=== Provided data ===

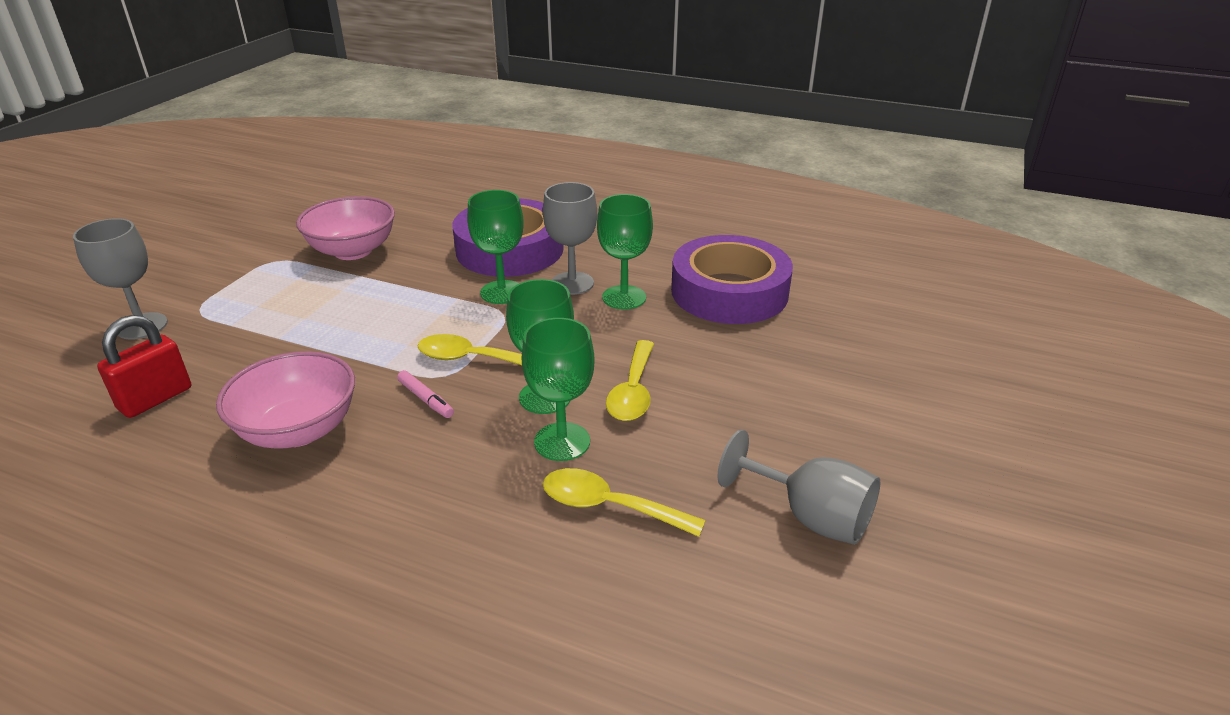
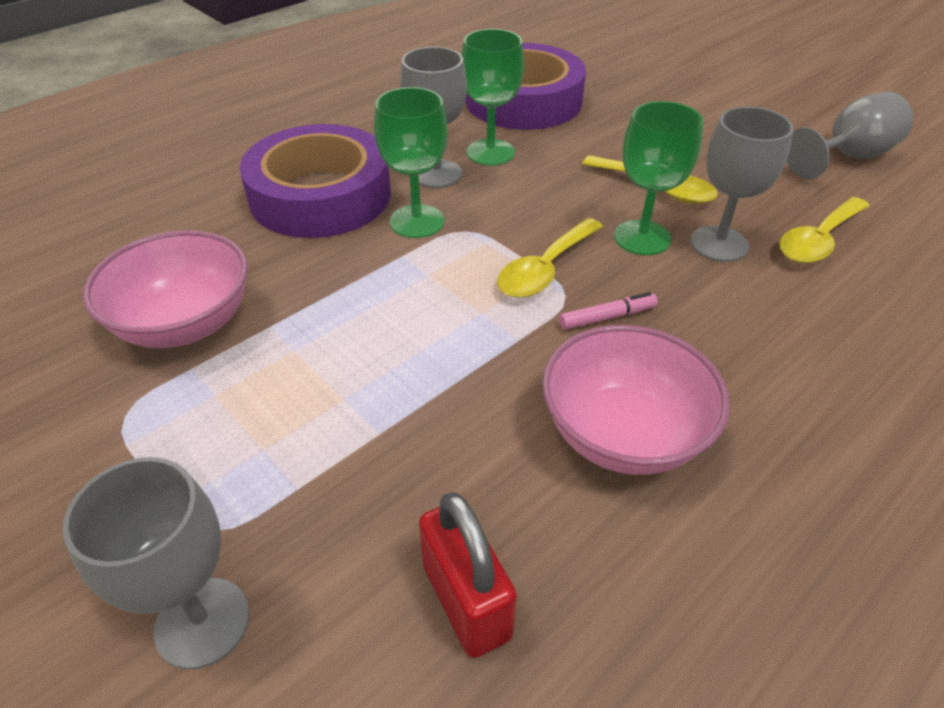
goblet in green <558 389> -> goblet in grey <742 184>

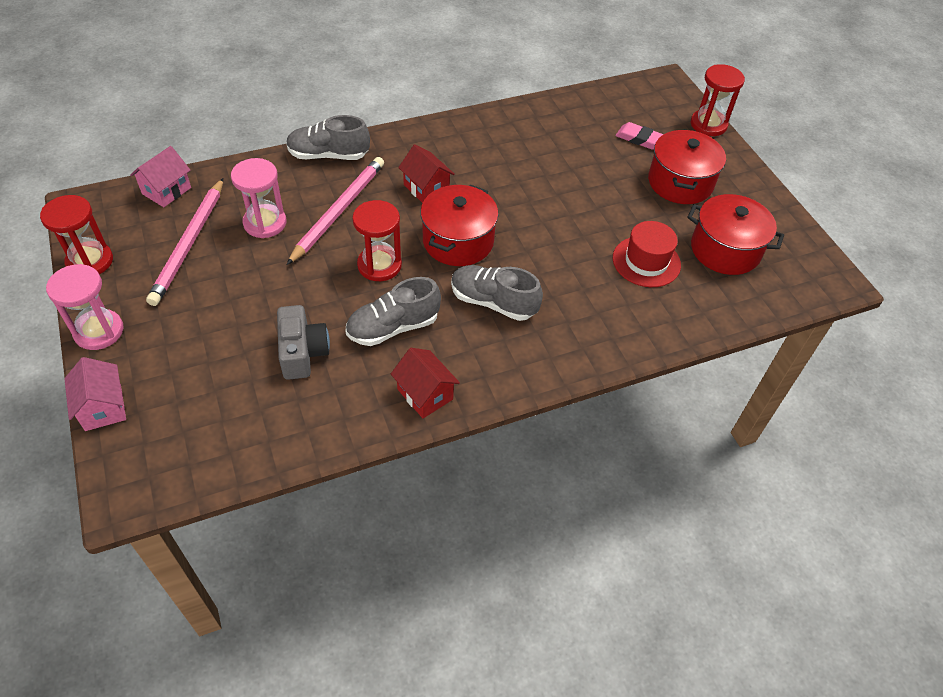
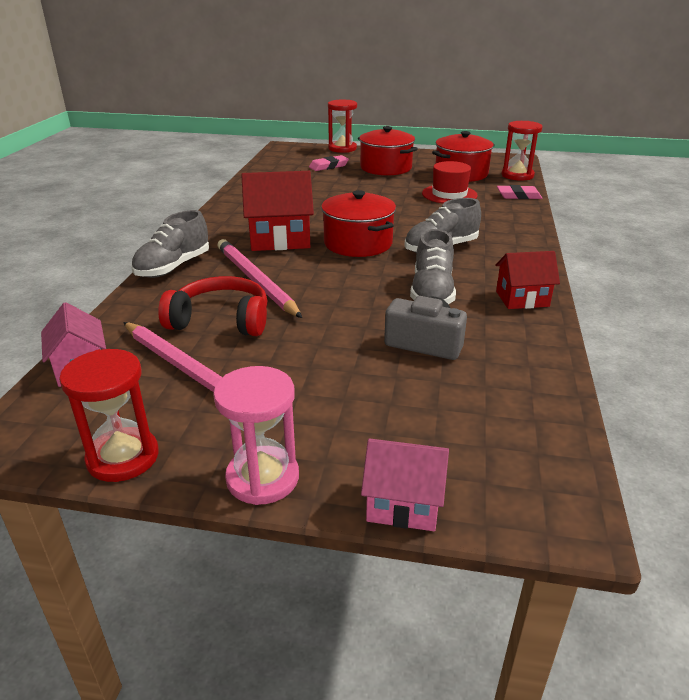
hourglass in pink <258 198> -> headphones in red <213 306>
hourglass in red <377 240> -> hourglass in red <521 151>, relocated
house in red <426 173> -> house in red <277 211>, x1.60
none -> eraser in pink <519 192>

===

- **Task goal**:
Only the pictures may be dropped when you copy the data above; everything else stays exact.

- **Solution to this task**:
goblet in green <558 389> -> goblet in grey <742 184>

hourglass in pink <258 198> -> headphones in red <213 306>
hourglass in red <377 240> -> hourglass in red <521 151>, relocated
house in red <426 173> -> house in red <277 211>, x1.60
none -> eraser in pink <519 192>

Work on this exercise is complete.